Task details | Only the lines below between the ones containing "BUZZER pin IO: D13 -> D5" and "PIXELS1 pin DIN: RX -> A1", inclusive, are to be reproduced, each exactly as it stands.
**** Provided records
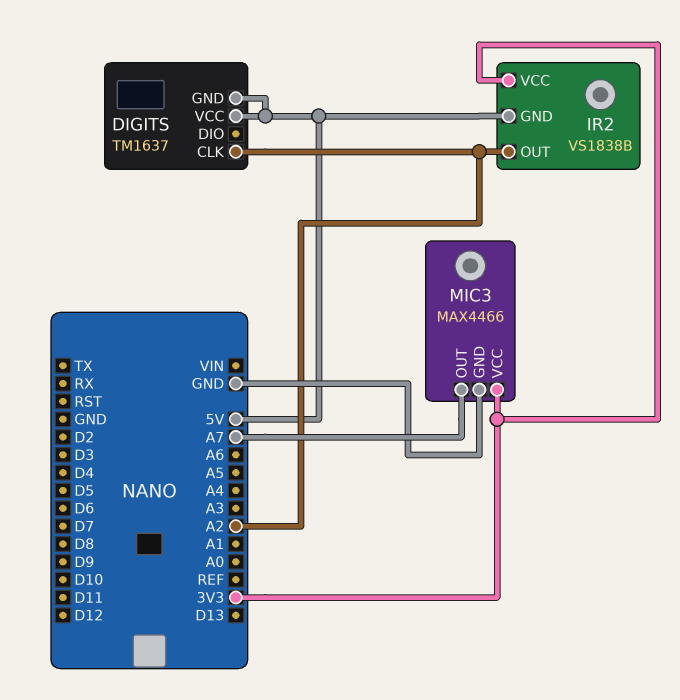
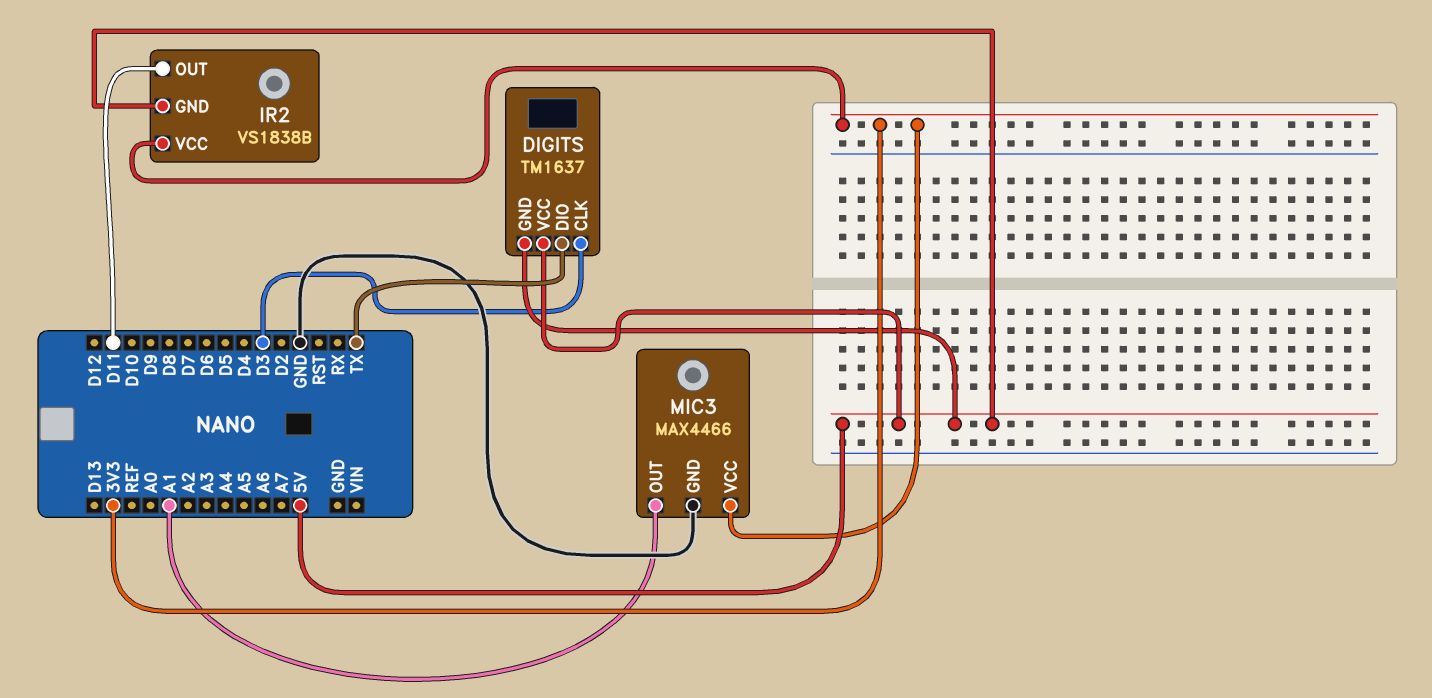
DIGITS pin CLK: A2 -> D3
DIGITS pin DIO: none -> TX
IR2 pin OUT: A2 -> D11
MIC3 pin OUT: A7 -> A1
********
**** Provided records
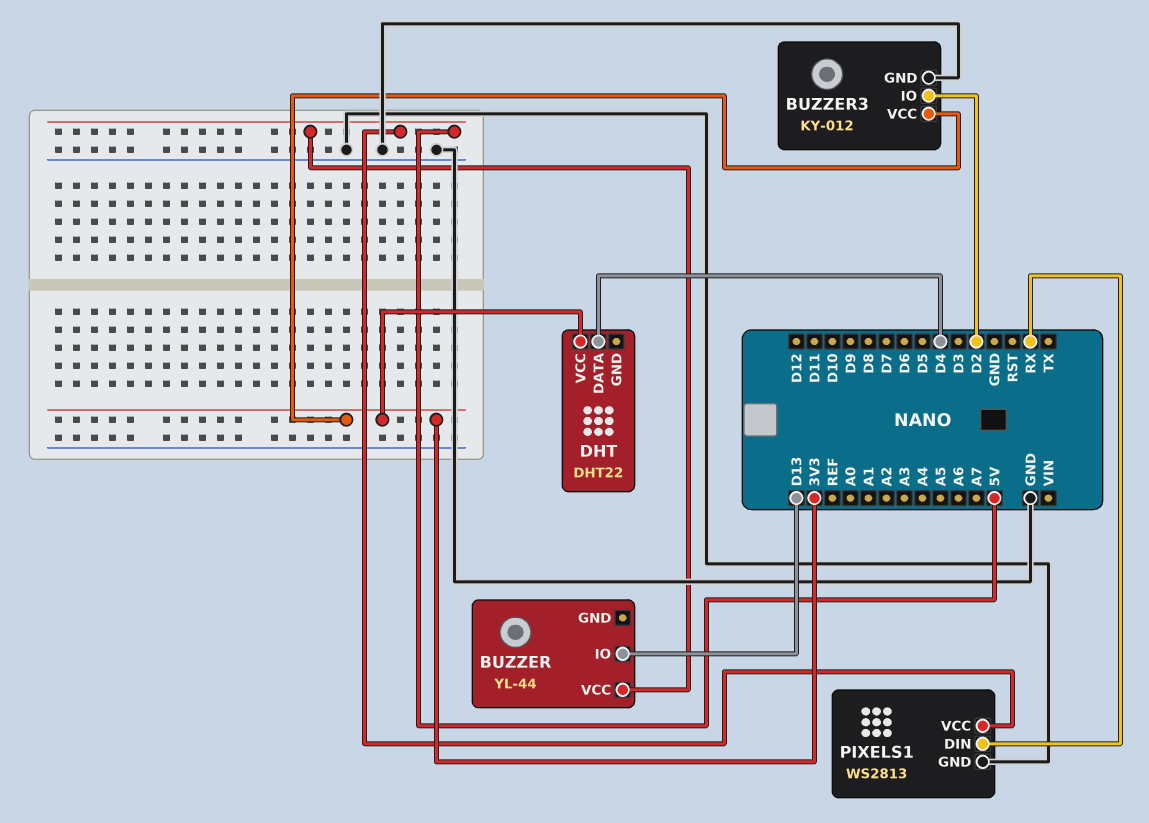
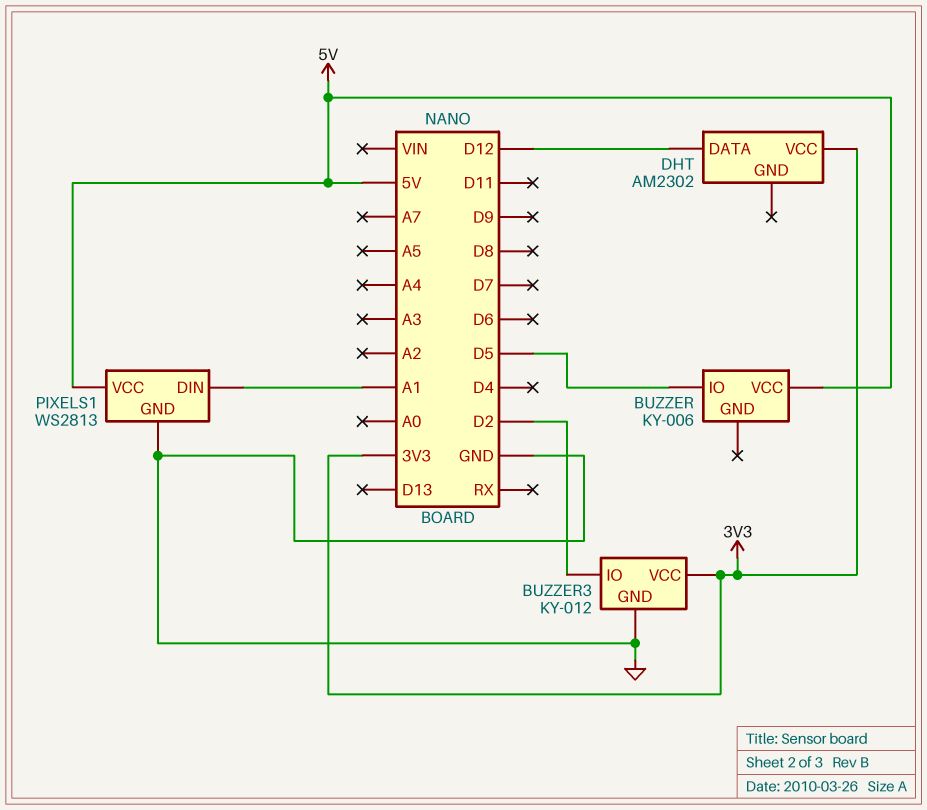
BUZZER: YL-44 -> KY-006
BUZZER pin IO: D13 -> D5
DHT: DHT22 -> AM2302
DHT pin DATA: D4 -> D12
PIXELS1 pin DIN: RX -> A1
********
Exercise result |
BUZZER pin IO: D13 -> D5
DHT: DHT22 -> AM2302
DHT pin DATA: D4 -> D12
PIXELS1 pin DIN: RX -> A1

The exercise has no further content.